TASK INSTRUCTIONS ▸ Repeat the whole of the data, keeping every detail the same.

[Stored items]
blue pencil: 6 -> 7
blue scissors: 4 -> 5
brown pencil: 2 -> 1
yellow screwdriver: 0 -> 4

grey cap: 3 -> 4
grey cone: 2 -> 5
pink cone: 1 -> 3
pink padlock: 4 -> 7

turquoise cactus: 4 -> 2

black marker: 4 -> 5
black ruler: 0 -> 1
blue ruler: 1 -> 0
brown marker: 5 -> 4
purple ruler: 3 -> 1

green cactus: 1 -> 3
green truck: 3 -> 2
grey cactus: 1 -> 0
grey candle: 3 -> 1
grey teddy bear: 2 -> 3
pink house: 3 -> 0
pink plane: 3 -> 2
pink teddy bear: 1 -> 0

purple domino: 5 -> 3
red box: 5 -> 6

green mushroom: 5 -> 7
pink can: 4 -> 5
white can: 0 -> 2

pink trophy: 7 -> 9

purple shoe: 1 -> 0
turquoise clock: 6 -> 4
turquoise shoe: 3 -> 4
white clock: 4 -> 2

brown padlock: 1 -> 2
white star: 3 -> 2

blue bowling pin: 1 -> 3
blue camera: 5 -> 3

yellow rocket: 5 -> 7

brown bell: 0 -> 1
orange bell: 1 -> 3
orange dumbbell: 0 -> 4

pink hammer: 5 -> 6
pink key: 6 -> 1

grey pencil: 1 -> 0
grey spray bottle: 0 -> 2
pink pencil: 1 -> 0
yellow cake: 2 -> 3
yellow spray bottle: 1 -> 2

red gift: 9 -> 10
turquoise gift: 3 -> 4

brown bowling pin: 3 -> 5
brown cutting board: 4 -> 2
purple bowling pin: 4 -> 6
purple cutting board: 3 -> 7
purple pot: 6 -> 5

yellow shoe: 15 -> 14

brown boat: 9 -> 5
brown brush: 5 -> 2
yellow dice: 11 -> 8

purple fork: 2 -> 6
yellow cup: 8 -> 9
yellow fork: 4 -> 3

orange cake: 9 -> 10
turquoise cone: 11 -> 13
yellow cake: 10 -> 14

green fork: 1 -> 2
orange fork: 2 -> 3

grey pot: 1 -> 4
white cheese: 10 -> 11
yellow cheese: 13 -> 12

PROBLEM SOLUTION ▸
blue pencil: 6 -> 7
blue scissors: 4 -> 5
brown pencil: 2 -> 1
yellow screwdriver: 0 -> 4

grey cap: 3 -> 4
grey cone: 2 -> 5
pink cone: 1 -> 3
pink padlock: 4 -> 7

turquoise cactus: 4 -> 2

black marker: 4 -> 5
black ruler: 0 -> 1
blue ruler: 1 -> 0
brown marker: 5 -> 4
purple ruler: 3 -> 1

green cactus: 1 -> 3
green truck: 3 -> 2
grey cactus: 1 -> 0
grey candle: 3 -> 1
grey teddy bear: 2 -> 3
pink house: 3 -> 0
pink plane: 3 -> 2
pink teddy bear: 1 -> 0

purple domino: 5 -> 3
red box: 5 -> 6

green mushroom: 5 -> 7
pink can: 4 -> 5
white can: 0 -> 2

pink trophy: 7 -> 9

purple shoe: 1 -> 0
turquoise clock: 6 -> 4
turquoise shoe: 3 -> 4
white clock: 4 -> 2

brown padlock: 1 -> 2
white star: 3 -> 2

blue bowling pin: 1 -> 3
blue camera: 5 -> 3

yellow rocket: 5 -> 7

brown bell: 0 -> 1
orange bell: 1 -> 3
orange dumbbell: 0 -> 4

pink hammer: 5 -> 6
pink key: 6 -> 1

grey pencil: 1 -> 0
grey spray bottle: 0 -> 2
pink pencil: 1 -> 0
yellow cake: 2 -> 3
yellow spray bottle: 1 -> 2

red gift: 9 -> 10
turquoise gift: 3 -> 4

brown bowling pin: 3 -> 5
brown cutting board: 4 -> 2
purple bowling pin: 4 -> 6
purple cutting board: 3 -> 7
purple pot: 6 -> 5

yellow shoe: 15 -> 14

brown boat: 9 -> 5
brown brush: 5 -> 2
yellow dice: 11 -> 8

purple fork: 2 -> 6
yellow cup: 8 -> 9
yellow fork: 4 -> 3

orange cake: 9 -> 10
turquoise cone: 11 -> 13
yellow cake: 10 -> 14

green fork: 1 -> 2
orange fork: 2 -> 3

grey pot: 1 -> 4
white cheese: 10 -> 11
yellow cheese: 13 -> 12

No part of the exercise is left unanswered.